**Work required:**
Please set down exactly the lines of the listing below from the line containing "green teapot: 2 -> 0" through the line containing "yellow lemon: 2 -> 3", both lines included, leaving out all other lines.

**Extracted records:**
◆ ◆ ◆

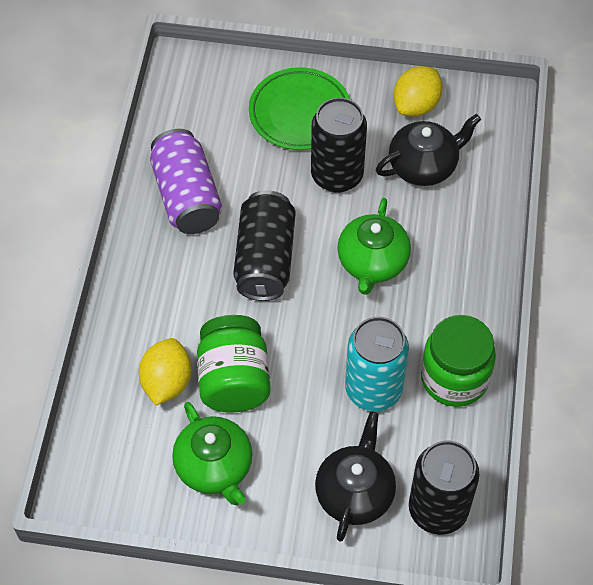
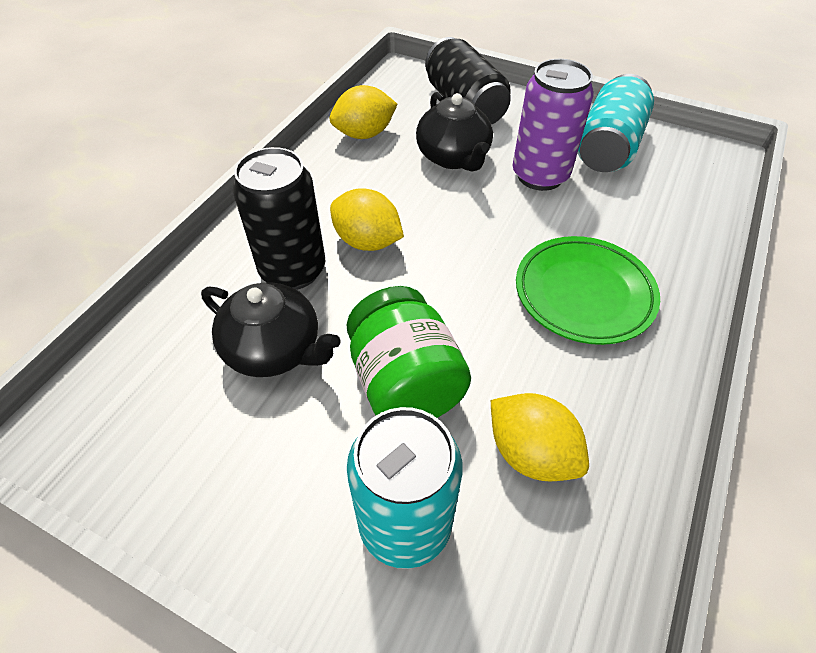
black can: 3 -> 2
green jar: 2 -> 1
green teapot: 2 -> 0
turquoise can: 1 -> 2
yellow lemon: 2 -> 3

◆ ◆ ◆

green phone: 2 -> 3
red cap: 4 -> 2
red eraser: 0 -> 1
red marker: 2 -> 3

◆ ◆ ◆

**The completed task:**
green teapot: 2 -> 0
turquoise can: 1 -> 2
yellow lemon: 2 -> 3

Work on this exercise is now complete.